Materials provided =>
▼

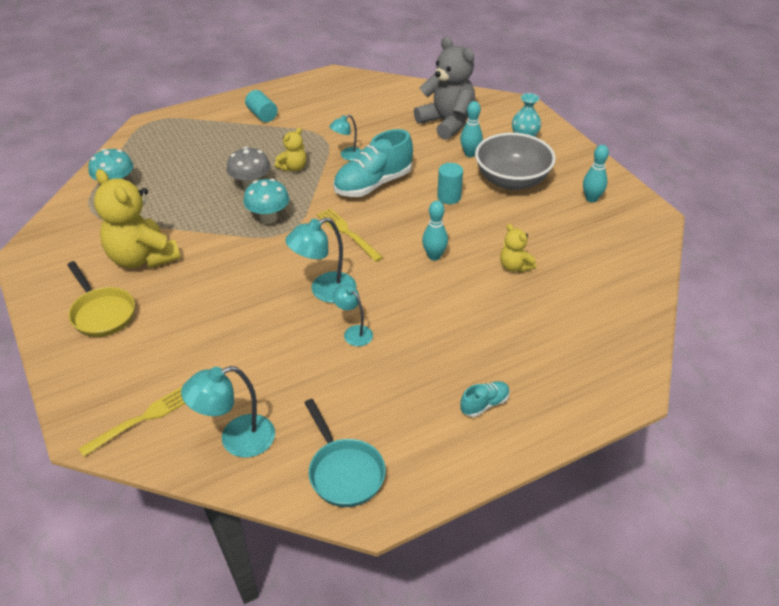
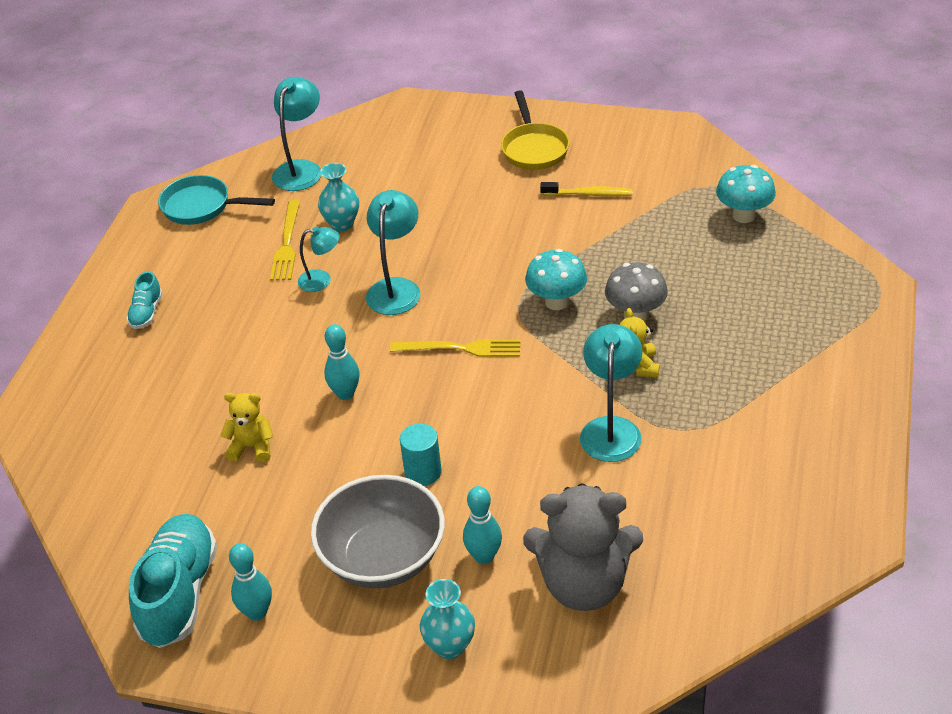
camera: 135 degrees right, 0 degrees up
(102, 313) = (534, 148): yellow pan -> yellow pan turned 105 degrees counterclockwise
(142, 258) = (589, 194): yellow teddy bear -> yellow toothbrush
(142, 419) = (382, 133): yellow fork -> yellow fork (287, 244)
(262, 115) = (800, 397): turquoise cylinder -> none
(284, 363) = (342, 224): none -> turquoise vase
(347, 156) = (611, 429): turquoise lamp -> turquoise lamp, size x1.64
(373, 184) = (525, 418): turquoise shoe -> turquoise shoe (179, 593)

▲

Assignment => Copy nothing but the lines from the start of the entries through the line with "(142, 419) = (382, 133): yellow". Write them out exactly, without pictures.

Output of the exercise =>
camera: 135 degrees right, 0 degrees up
(102, 313) = (534, 148): yellow pan -> yellow pan turned 105 degrees counterclockwise
(142, 258) = (589, 194): yellow teddy bear -> yellow toothbrush
(142, 419) = (382, 133): yellow fork -> yellow fork (287, 244)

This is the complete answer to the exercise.